Reproduce all of the data exactly. Images are not to appear in the reply.

"""

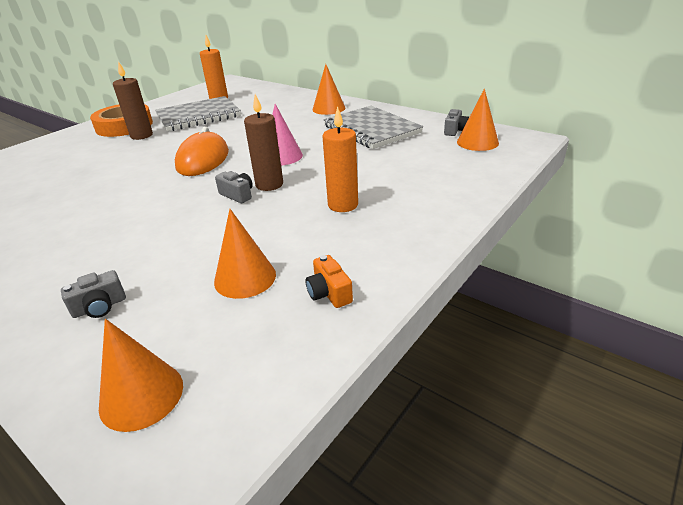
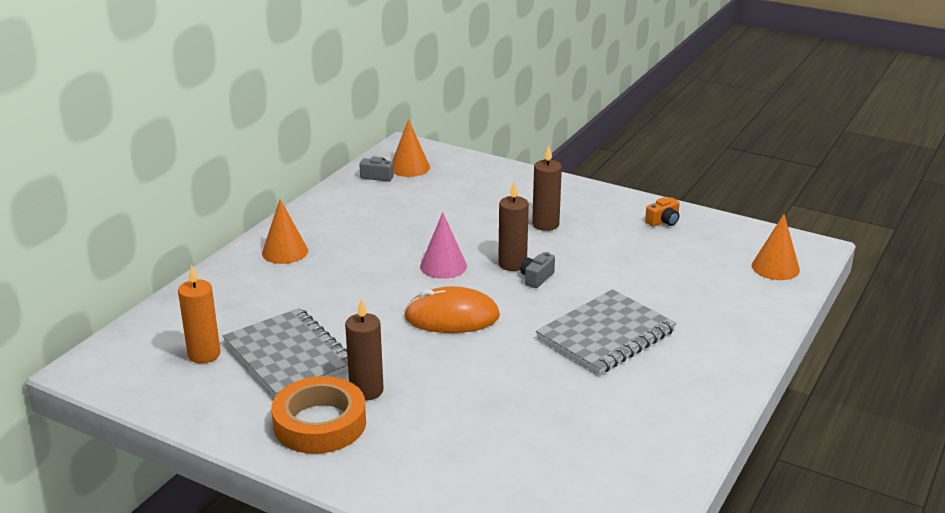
camera: 100 degrees left, 5 degrees down
(100, 307) = (717, 305): grey camera -> none
(245, 278) = (660, 253): orange cone -> none
(343, 205) = (545, 224): orange candle -> brown candle
(371, 130) = (368, 220): grey notebook -> grey notebook (606, 335)

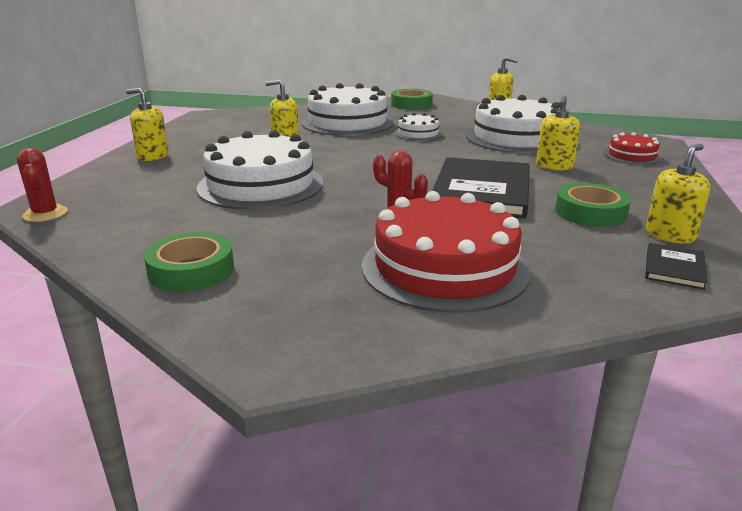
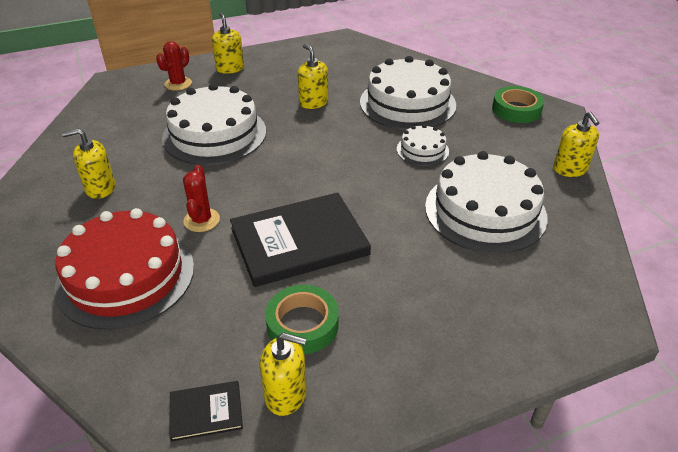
camera: 55 degrees right, 15 degrees up
(45, 214) = (104, 89): red cactus -> red cactus (178, 84)
(191, 270) = (60, 176): green tape -> none
(554, 166) = (417, 264): yellow soap dispenser -> yellow soap dispenser (100, 188)
(632, 156) = (522, 313): red cake -> none

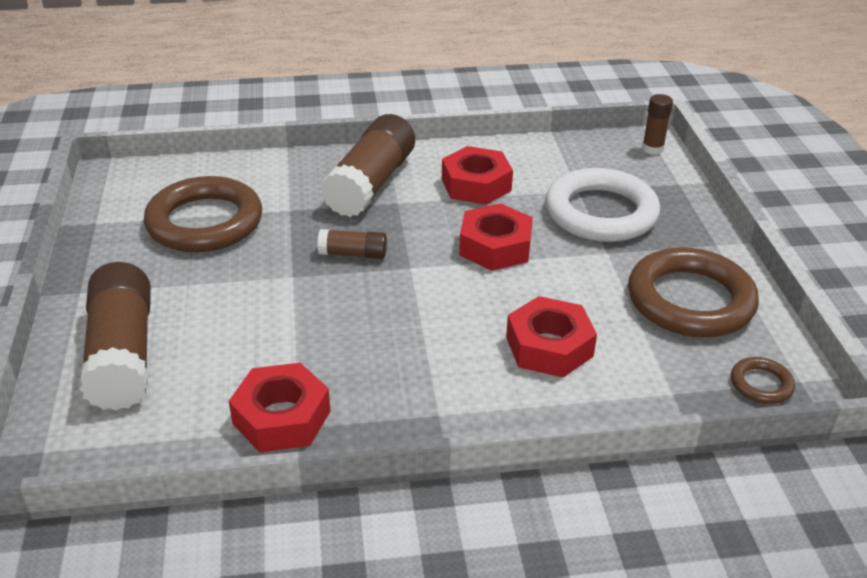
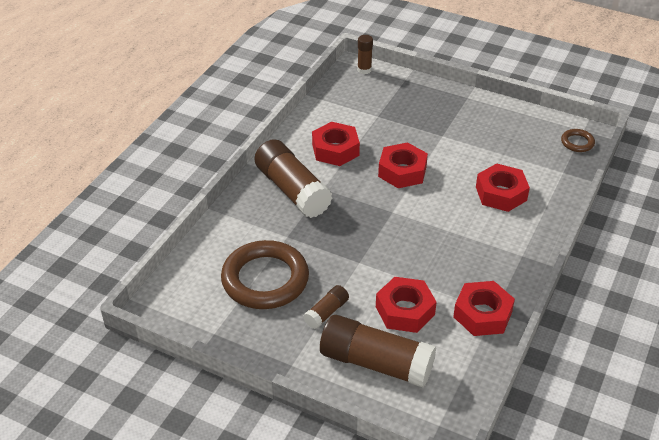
camera: 55 degrees left, 5 degrees up
(234, 344) = (405, 310): none -> red nut
(353, 254) = (359, 228): brown glue stick -> brown glue stick (326, 312)
(601, 213) = (406, 119): white ring -> none
(690, 300) = (503, 130): brown ring -> none

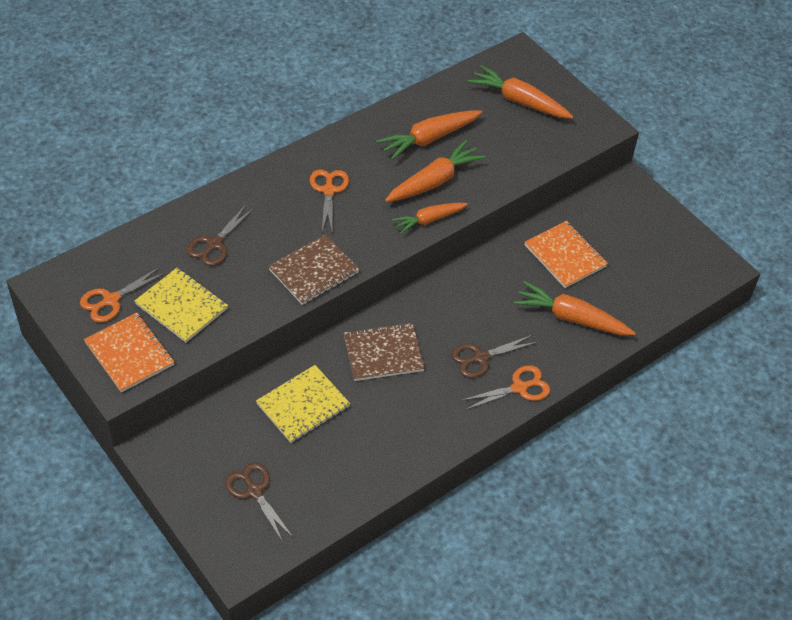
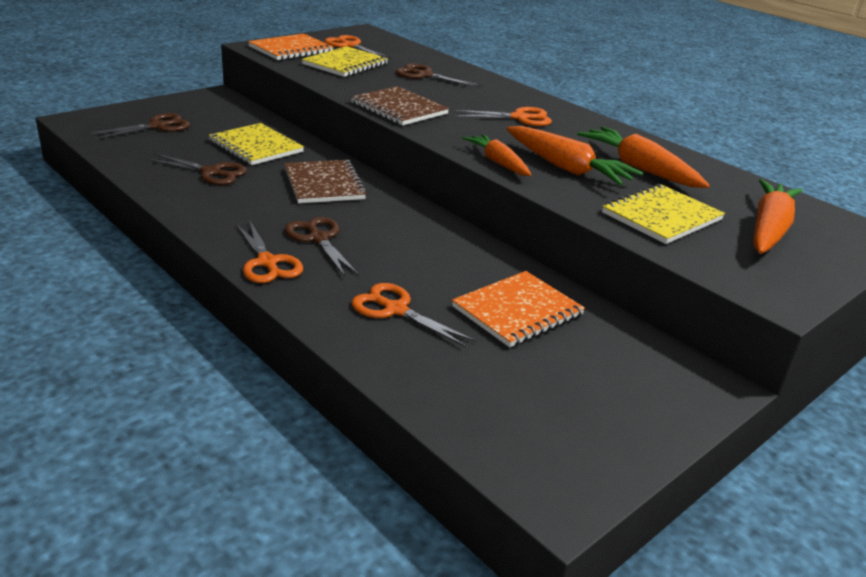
camera: 85 degrees right, 20 degrees down
(365, 435) = (211, 172): none -> brown scissors
(508, 149) = (661, 216): none -> yellow notebook
(571, 318) = (395, 310): orange carrot -> orange scissors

"""

## Solved exercise
camera: 100 degrees left, 5 degrees down
(100, 307) = (717, 305): grey camera -> none
(245, 278) = (660, 253): orange cone -> none
(343, 205) = (545, 224): orange candle -> brown candle
(371, 130) = (368, 220): grey notebook -> grey notebook (606, 335)

camera: 55 degrees right, 15 degrees up
(45, 214) = (104, 89): red cactus -> red cactus (178, 84)
(191, 270) = (60, 176): green tape -> none
(554, 166) = (417, 264): yellow soap dispenser -> yellow soap dispenser (100, 188)
(632, 156) = (522, 313): red cake -> none

camera: 55 degrees left, 5 degrees up
(234, 344) = (405, 310): none -> red nut
(353, 254) = (359, 228): brown glue stick -> brown glue stick (326, 312)
(601, 213) = (406, 119): white ring -> none
(690, 300) = (503, 130): brown ring -> none

camera: 85 degrees right, 20 degrees down
(365, 435) = (211, 172): none -> brown scissors
(508, 149) = (661, 216): none -> yellow notebook
(571, 318) = (395, 310): orange carrot -> orange scissors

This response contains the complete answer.